**Task instructions**
Below are entries. Reproduce exactly the lines between the line holding "in_second: [95, 227, 205, 349]" and the line holding "in_second: [42, 272, 81, 323]", inclusive, and only those.

(Stored items)
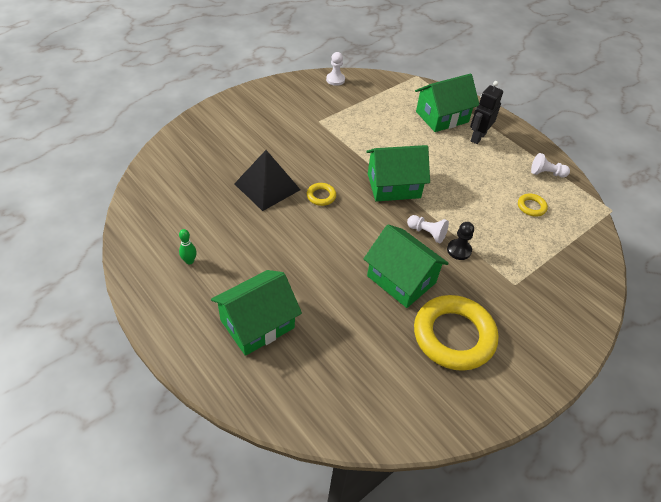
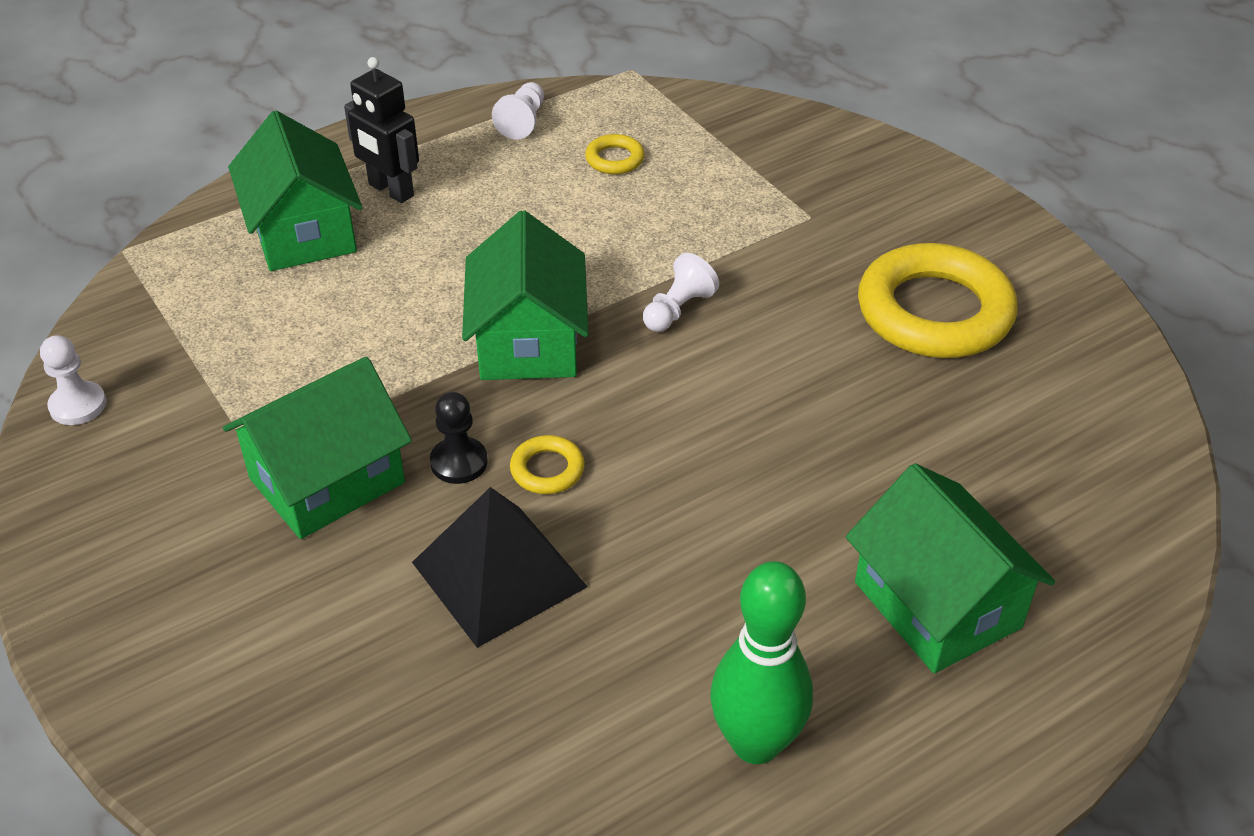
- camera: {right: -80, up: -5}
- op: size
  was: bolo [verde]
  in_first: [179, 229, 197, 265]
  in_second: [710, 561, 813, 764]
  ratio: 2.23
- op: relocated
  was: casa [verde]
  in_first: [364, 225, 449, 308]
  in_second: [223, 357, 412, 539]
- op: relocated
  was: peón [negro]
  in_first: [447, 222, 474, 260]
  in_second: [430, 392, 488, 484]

...

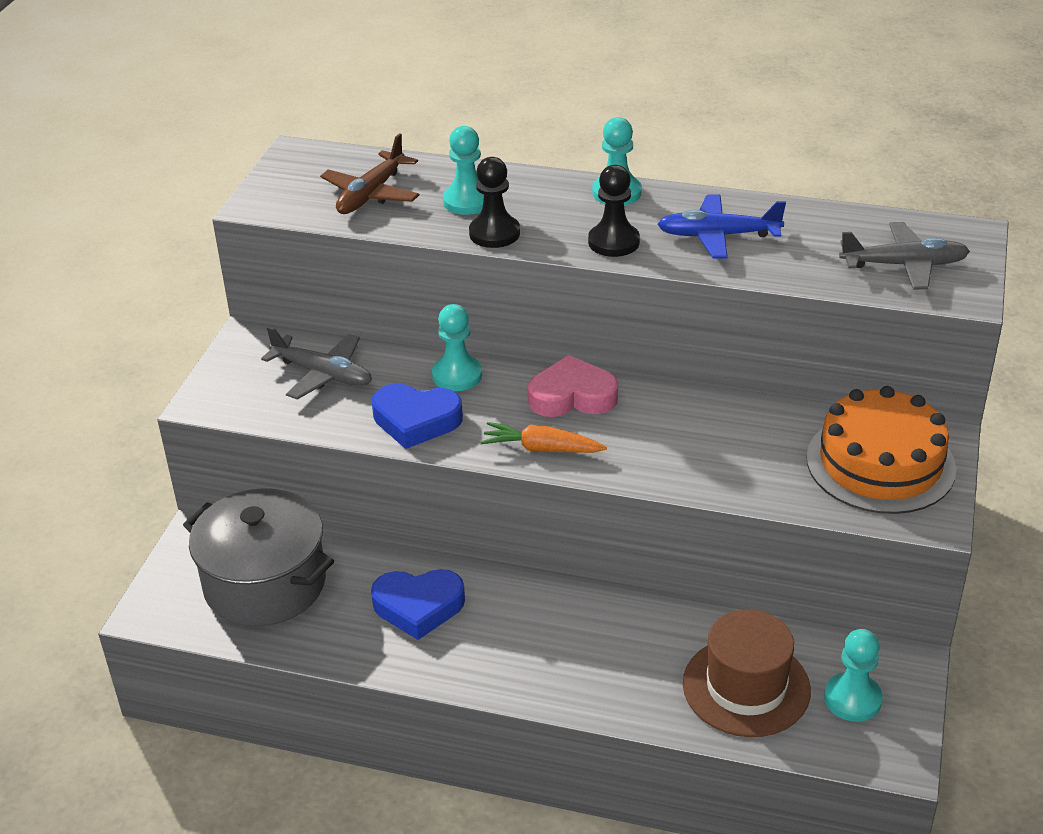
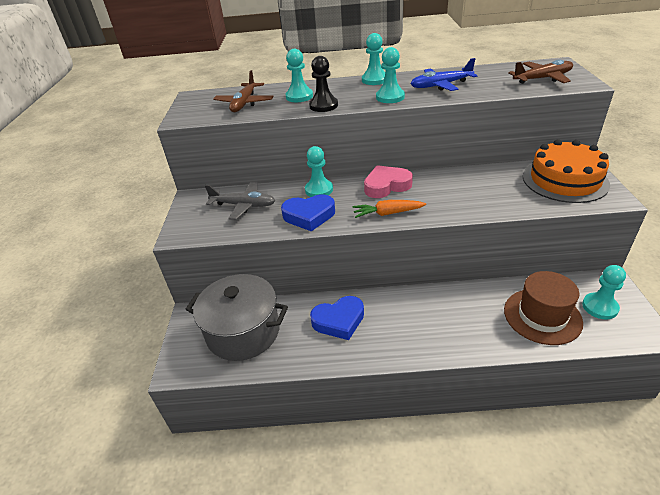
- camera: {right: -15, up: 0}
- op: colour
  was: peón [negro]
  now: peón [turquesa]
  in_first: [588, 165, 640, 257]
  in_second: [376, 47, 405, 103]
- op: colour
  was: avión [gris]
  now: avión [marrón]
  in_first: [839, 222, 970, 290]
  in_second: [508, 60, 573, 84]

==

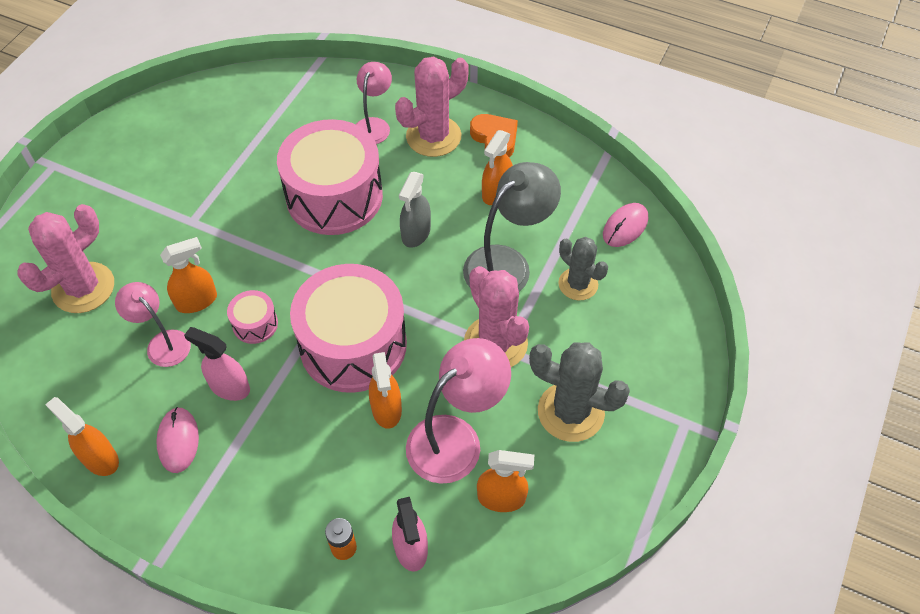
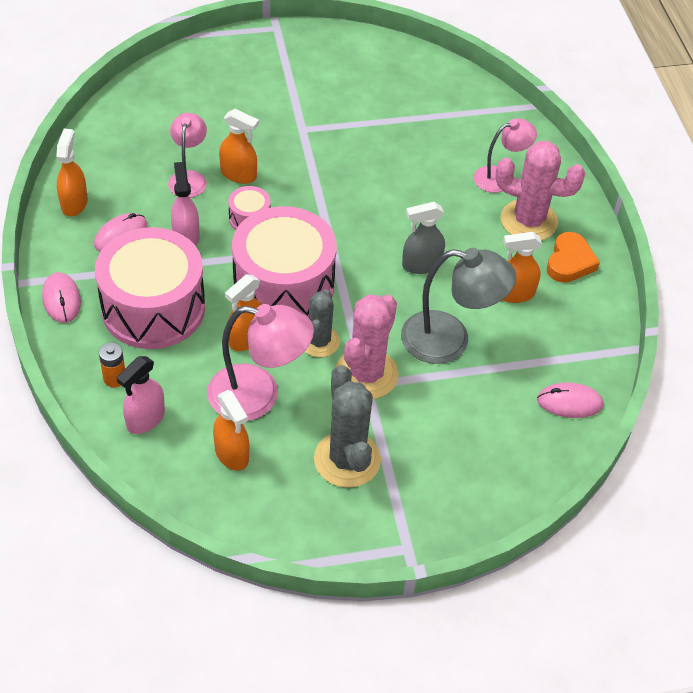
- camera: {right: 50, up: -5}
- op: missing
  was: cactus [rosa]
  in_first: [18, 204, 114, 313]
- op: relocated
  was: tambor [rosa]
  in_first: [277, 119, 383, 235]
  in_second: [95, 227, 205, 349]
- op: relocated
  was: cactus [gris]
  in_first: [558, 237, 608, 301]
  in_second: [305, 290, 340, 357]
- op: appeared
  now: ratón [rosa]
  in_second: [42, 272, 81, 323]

**Completed exercise**
  in_second: [95, 227, 205, 349]
- op: relocated
  was: cactus [gris]
  in_first: [558, 237, 608, 301]
  in_second: [305, 290, 340, 357]
- op: appeared
  now: ratón [rosa]
  in_second: [42, 272, 81, 323]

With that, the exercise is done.